WHAT TO WORK ON:
Your response should consist solely of the lines from the one containing "purple egg: 3 -> 5" through the final line of the entries, repeated exactly.

(Records drawn from a dataset)
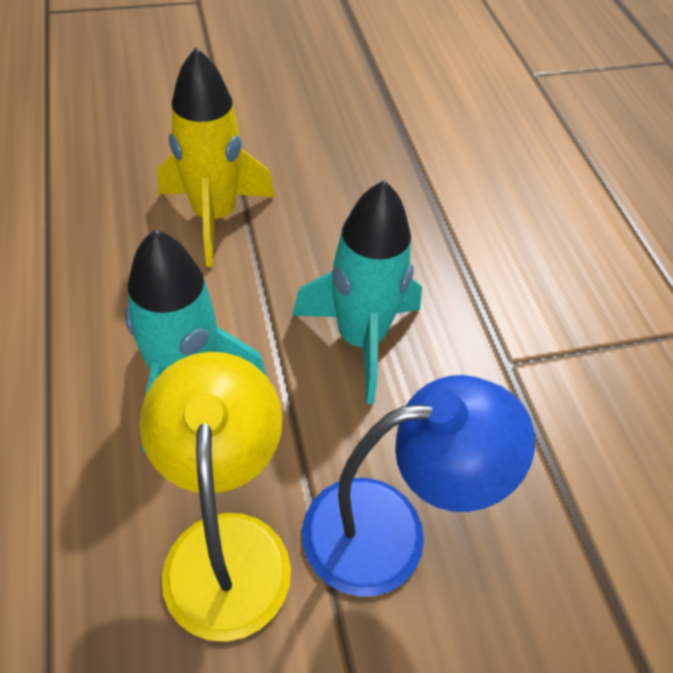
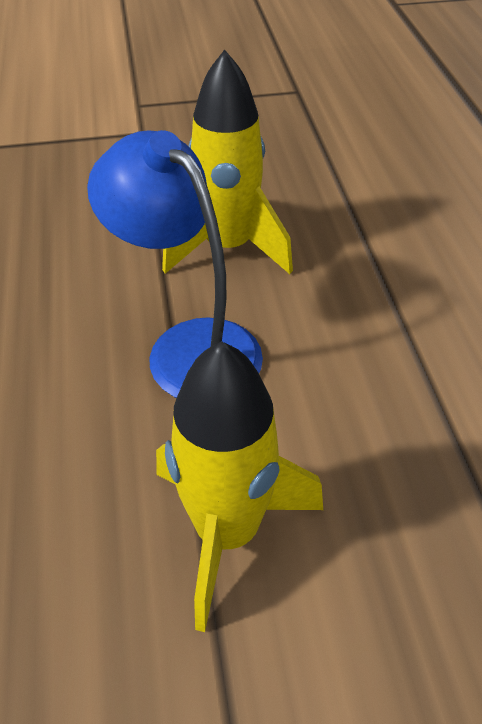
turquoise rocket: 2 -> 0
yellow lamp: 1 -> 0
yellow rocket: 1 -> 2

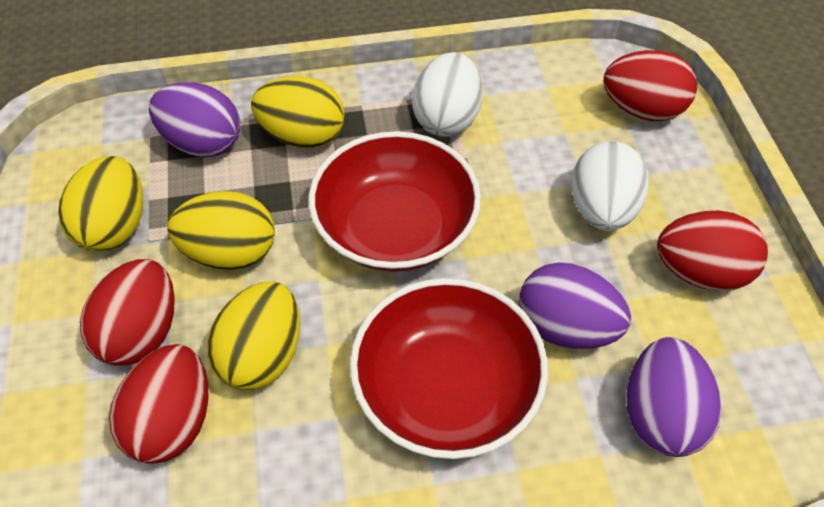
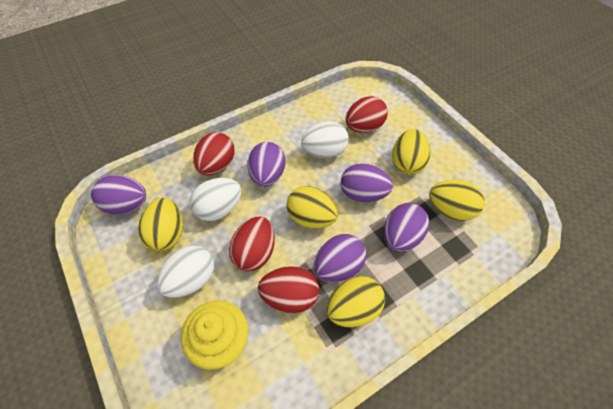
purple egg: 3 -> 5
red bowl: 2 -> 0
white egg: 2 -> 3
yellow cupcake: 0 -> 1
yellow egg: 4 -> 5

RESULT:
purple egg: 3 -> 5
red bowl: 2 -> 0
white egg: 2 -> 3
yellow cupcake: 0 -> 1
yellow egg: 4 -> 5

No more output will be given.